Records for the task ::
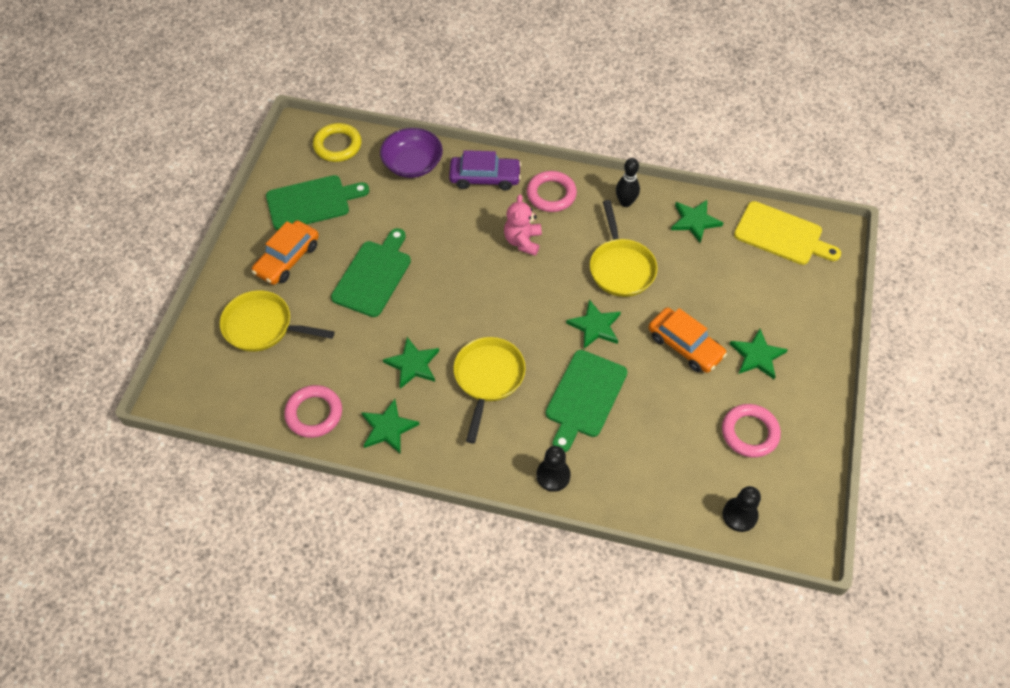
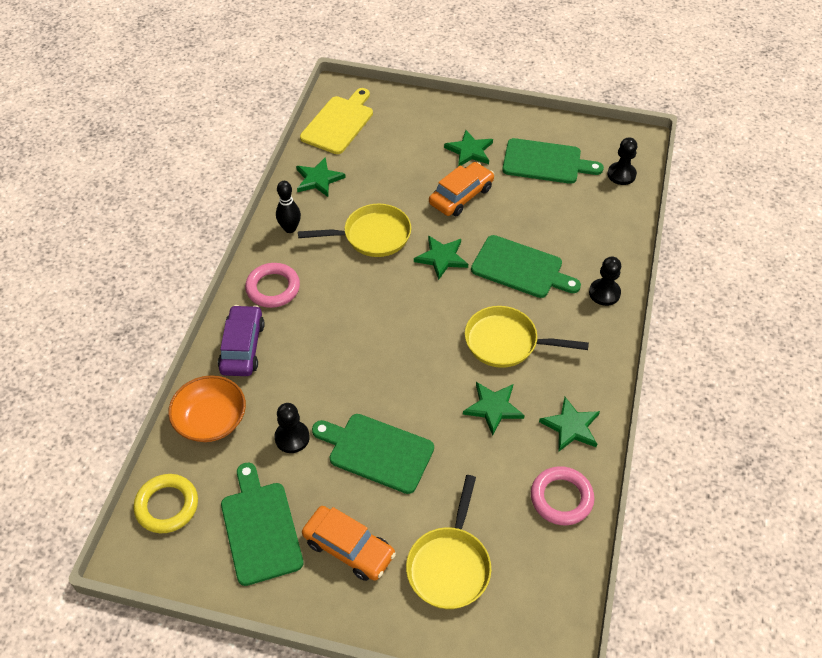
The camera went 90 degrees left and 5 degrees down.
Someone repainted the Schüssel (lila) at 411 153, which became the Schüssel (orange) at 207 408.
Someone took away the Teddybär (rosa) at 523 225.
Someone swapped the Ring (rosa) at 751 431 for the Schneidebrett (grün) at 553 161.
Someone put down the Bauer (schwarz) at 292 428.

...

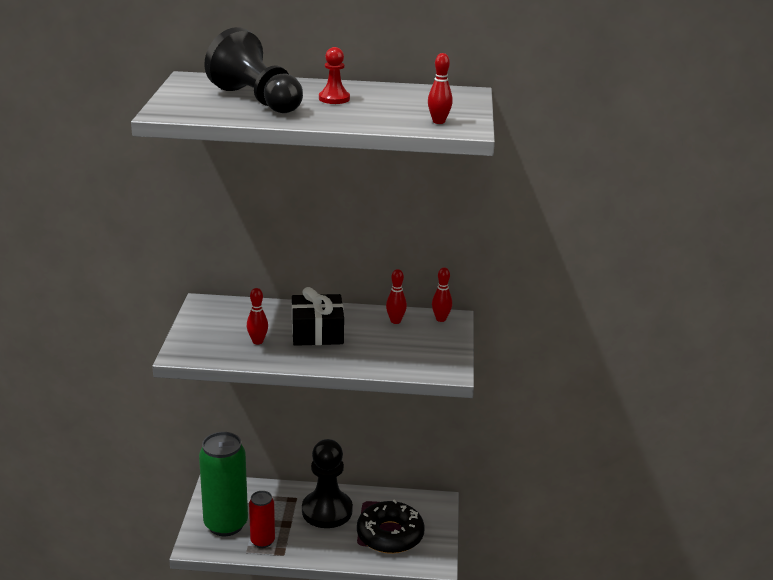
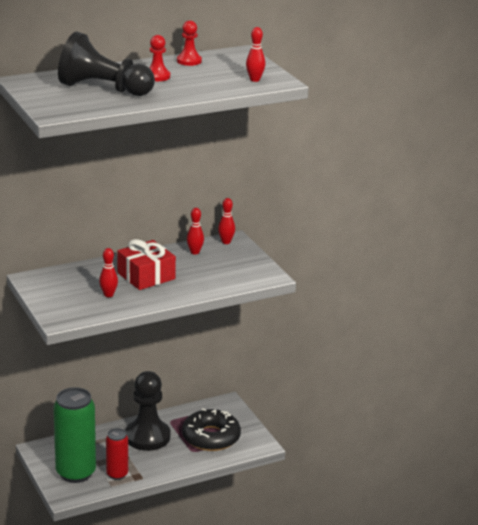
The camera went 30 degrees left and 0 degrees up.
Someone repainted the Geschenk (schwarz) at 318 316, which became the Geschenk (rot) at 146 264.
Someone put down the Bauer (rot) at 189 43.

To do ::
Please go through the listing and return each line that has "left" in it.

The answer ::
The camera went 90 degrees left and 5 degrees down.
The camera went 30 degrees left and 0 degrees up.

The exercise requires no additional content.